*** Source records ***
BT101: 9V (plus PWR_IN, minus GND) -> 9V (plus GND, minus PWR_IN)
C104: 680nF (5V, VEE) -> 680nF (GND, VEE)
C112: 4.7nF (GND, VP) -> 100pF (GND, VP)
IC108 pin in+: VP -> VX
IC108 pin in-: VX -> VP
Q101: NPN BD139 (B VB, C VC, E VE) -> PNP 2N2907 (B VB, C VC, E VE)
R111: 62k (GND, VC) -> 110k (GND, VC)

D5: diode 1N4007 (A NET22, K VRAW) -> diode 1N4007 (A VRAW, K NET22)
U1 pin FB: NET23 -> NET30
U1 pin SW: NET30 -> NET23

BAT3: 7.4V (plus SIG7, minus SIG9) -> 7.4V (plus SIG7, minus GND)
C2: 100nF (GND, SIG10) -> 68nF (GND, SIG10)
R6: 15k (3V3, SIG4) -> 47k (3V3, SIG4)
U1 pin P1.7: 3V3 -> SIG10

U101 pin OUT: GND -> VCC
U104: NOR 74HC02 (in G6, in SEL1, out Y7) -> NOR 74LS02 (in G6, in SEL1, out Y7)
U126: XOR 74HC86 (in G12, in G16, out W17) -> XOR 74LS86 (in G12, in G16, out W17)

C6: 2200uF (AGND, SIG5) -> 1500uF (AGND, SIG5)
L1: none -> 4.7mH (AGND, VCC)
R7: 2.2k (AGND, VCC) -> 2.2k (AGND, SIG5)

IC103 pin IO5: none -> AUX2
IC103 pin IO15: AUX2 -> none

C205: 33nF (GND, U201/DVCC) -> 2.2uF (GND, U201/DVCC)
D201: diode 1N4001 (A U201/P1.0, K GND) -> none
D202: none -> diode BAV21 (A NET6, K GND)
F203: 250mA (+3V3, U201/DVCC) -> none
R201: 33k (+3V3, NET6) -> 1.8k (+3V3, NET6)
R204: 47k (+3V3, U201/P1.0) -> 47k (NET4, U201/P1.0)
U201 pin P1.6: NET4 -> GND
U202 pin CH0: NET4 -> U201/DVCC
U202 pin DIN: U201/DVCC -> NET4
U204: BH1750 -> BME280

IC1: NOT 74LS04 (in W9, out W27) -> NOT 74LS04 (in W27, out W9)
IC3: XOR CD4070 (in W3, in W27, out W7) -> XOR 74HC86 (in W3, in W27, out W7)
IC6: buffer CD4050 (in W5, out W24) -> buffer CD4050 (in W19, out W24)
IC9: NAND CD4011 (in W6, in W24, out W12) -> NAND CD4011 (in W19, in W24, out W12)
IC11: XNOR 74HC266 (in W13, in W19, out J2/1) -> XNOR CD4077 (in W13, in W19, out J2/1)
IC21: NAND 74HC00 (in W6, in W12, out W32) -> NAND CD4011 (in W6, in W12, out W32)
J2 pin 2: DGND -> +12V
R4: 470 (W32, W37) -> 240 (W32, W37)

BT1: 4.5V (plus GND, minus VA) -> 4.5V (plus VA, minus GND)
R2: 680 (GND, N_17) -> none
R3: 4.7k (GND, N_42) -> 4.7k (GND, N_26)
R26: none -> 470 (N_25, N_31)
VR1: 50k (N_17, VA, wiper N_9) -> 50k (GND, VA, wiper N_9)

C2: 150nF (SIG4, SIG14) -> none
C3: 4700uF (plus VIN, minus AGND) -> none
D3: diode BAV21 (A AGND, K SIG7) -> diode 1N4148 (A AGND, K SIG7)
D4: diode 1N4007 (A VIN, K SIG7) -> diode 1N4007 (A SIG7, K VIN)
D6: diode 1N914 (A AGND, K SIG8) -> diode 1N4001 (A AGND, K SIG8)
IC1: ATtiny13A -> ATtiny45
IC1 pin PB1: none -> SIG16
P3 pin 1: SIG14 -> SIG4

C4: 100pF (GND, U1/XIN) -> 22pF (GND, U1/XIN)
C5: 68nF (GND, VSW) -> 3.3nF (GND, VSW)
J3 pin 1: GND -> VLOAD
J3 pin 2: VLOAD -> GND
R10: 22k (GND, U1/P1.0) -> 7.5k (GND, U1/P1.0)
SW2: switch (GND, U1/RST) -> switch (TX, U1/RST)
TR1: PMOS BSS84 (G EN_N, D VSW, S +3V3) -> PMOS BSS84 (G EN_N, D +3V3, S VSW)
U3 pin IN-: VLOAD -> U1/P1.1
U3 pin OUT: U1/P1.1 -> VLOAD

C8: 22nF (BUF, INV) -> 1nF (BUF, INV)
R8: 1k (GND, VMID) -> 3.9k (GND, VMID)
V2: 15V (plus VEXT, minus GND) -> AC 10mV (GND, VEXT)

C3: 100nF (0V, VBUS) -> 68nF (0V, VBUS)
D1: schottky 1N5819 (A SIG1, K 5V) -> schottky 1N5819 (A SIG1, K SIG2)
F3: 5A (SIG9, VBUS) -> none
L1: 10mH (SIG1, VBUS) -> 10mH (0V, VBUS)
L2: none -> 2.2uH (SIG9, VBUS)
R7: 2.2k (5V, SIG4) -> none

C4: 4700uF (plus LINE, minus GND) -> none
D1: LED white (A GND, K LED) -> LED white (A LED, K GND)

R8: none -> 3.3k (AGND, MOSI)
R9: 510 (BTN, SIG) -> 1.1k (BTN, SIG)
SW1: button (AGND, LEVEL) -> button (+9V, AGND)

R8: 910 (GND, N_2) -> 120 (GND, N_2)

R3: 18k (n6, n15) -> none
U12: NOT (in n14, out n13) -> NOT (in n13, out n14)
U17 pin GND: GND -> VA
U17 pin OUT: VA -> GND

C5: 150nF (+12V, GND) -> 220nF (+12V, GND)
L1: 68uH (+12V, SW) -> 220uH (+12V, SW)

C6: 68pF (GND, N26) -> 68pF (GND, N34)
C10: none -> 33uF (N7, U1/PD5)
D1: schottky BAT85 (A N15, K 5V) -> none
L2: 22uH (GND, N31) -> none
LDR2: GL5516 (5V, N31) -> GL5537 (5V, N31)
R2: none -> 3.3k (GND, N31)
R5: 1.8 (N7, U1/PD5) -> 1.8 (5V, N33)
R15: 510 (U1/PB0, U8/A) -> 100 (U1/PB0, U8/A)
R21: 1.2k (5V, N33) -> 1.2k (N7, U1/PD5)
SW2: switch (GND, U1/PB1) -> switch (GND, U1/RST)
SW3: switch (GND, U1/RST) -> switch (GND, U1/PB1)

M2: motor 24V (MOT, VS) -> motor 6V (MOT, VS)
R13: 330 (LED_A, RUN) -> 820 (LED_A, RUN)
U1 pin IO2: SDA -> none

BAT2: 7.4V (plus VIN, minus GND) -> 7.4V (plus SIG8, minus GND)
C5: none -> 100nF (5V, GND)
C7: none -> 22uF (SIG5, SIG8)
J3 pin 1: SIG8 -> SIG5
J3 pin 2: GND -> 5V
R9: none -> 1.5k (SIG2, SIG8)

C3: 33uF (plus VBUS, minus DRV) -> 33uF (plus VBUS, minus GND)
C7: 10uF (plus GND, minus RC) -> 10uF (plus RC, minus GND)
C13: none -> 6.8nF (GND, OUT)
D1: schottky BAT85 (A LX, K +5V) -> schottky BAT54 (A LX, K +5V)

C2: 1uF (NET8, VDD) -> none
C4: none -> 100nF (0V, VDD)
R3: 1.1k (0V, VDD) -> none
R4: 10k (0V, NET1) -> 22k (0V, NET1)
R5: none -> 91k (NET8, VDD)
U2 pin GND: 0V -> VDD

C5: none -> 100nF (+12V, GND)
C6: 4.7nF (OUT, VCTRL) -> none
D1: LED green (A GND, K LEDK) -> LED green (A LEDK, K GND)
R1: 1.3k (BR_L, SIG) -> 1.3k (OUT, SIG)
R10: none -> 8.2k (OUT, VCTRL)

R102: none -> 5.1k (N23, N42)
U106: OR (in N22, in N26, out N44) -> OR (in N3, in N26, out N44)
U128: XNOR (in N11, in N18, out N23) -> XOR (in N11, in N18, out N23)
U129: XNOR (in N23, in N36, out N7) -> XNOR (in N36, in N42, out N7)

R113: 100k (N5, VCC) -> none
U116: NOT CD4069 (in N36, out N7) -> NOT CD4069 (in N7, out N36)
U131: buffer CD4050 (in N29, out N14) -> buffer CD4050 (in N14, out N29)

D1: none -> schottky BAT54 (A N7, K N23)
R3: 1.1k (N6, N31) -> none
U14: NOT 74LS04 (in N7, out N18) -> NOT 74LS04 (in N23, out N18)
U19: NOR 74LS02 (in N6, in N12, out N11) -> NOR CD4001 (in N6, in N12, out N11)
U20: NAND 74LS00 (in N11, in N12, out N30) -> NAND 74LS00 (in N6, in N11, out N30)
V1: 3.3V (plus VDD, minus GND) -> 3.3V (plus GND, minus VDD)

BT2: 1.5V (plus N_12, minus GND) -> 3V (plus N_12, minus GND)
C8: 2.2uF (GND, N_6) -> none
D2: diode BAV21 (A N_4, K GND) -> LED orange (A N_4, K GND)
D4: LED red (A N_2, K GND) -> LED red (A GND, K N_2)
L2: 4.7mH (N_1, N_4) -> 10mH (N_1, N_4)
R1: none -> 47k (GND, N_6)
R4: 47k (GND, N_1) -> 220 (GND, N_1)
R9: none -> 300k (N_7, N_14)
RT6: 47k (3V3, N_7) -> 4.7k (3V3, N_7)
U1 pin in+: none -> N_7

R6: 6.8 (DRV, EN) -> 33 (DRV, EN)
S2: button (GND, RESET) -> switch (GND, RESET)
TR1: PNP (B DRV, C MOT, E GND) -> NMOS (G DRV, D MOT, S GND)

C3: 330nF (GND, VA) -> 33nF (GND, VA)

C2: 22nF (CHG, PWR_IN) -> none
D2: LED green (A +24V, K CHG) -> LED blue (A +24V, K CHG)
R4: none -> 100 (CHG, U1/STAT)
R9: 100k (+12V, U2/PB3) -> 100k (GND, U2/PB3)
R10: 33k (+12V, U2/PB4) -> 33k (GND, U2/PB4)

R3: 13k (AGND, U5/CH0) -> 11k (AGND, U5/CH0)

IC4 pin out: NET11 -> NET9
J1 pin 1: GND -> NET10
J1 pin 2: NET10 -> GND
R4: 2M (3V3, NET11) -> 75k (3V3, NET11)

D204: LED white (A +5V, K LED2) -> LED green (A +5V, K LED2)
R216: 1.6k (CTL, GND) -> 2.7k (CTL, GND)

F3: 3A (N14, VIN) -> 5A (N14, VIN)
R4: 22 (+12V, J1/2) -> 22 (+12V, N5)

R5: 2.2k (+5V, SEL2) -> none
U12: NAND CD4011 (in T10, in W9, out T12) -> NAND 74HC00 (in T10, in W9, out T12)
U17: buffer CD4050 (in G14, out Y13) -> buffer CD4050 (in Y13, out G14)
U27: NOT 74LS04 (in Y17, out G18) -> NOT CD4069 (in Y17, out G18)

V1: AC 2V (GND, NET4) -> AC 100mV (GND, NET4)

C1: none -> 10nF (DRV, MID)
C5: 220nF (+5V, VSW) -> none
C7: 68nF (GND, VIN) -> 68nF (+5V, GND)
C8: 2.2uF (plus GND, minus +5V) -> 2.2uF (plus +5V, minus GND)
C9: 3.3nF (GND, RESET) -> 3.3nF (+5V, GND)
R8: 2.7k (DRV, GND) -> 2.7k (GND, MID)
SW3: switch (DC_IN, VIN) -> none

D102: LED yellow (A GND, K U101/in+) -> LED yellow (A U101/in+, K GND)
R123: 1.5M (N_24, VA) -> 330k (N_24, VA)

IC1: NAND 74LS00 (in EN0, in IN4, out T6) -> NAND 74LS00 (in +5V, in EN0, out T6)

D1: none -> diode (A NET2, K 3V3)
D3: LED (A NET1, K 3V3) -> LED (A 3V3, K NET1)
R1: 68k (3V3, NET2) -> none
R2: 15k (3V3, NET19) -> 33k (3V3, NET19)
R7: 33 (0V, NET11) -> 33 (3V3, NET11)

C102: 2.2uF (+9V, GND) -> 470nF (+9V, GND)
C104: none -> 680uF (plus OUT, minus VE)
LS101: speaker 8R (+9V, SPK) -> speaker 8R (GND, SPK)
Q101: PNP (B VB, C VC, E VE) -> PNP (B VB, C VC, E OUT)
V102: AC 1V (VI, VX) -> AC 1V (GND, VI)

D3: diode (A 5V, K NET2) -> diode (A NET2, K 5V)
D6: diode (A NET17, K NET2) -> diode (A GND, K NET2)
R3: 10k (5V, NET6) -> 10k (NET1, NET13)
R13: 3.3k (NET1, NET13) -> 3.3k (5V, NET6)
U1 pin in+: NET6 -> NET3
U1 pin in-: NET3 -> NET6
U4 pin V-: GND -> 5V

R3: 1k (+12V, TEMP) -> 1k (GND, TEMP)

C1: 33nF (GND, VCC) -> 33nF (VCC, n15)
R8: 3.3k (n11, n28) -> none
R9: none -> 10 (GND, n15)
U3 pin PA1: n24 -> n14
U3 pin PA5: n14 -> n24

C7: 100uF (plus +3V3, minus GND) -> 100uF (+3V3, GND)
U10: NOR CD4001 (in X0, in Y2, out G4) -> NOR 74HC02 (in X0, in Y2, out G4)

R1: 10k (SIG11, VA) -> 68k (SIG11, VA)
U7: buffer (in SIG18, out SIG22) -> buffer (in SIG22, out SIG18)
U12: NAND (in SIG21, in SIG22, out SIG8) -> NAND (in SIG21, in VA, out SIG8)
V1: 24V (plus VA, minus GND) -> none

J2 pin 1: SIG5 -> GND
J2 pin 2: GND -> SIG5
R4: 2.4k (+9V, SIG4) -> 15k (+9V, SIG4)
*** End of Source records ***
Task requirements: Above are the records; copy exactly the lines from the line with "IC108 pin in+: VP -> VX" through the line with "IC9: NAND CD4011", both included.

Response box:
IC108 pin in+: VP -> VX
IC108 pin in-: VX -> VP
Q101: NPN BD139 (B VB, C VC, E VE) -> PNP 2N2907 (B VB, C VC, E VE)
R111: 62k (GND, VC) -> 110k (GND, VC)

D5: diode 1N4007 (A NET22, K VRAW) -> diode 1N4007 (A VRAW, K NET22)
U1 pin FB: NET23 -> NET30
U1 pin SW: NET30 -> NET23

BAT3: 7.4V (plus SIG7, minus SIG9) -> 7.4V (plus SIG7, minus GND)
C2: 100nF (GND, SIG10) -> 68nF (GND, SIG10)
R6: 15k (3V3, SIG4) -> 47k (3V3, SIG4)
U1 pin P1.7: 3V3 -> SIG10

U101 pin OUT: GND -> VCC
U104: NOR 74HC02 (in G6, in SEL1, out Y7) -> NOR 74LS02 (in G6, in SEL1, out Y7)
U126: XOR 74HC86 (in G12, in G16, out W17) -> XOR 74LS86 (in G12, in G16, out W17)

C6: 2200uF (AGND, SIG5) -> 1500uF (AGND, SIG5)
L1: none -> 4.7mH (AGND, VCC)
R7: 2.2k (AGND, VCC) -> 2.2k (AGND, SIG5)

IC103 pin IO5: none -> AUX2
IC103 pin IO15: AUX2 -> none

C205: 33nF (GND, U201/DVCC) -> 2.2uF (GND, U201/DVCC)
D201: diode 1N4001 (A U201/P1.0, K GND) -> none
D202: none -> diode BAV21 (A NET6, K GND)
F203: 250mA (+3V3, U201/DVCC) -> none
R201: 33k (+3V3, NET6) -> 1.8k (+3V3, NET6)
R204: 47k (+3V3, U201/P1.0) -> 47k (NET4, U201/P1.0)
U201 pin P1.6: NET4 -> GND
U202 pin CH0: NET4 -> U201/DVCC
U202 pin DIN: U201/DVCC -> NET4
U204: BH1750 -> BME280

IC1: NOT 74LS04 (in W9, out W27) -> NOT 74LS04 (in W27, out W9)
IC3: XOR CD4070 (in W3, in W27, out W7) -> XOR 74HC86 (in W3, in W27, out W7)
IC6: buffer CD4050 (in W5, out W24) -> buffer CD4050 (in W19, out W24)
IC9: NAND CD4011 (in W6, in W24, out W12) -> NAND CD4011 (in W19, in W24, out W12)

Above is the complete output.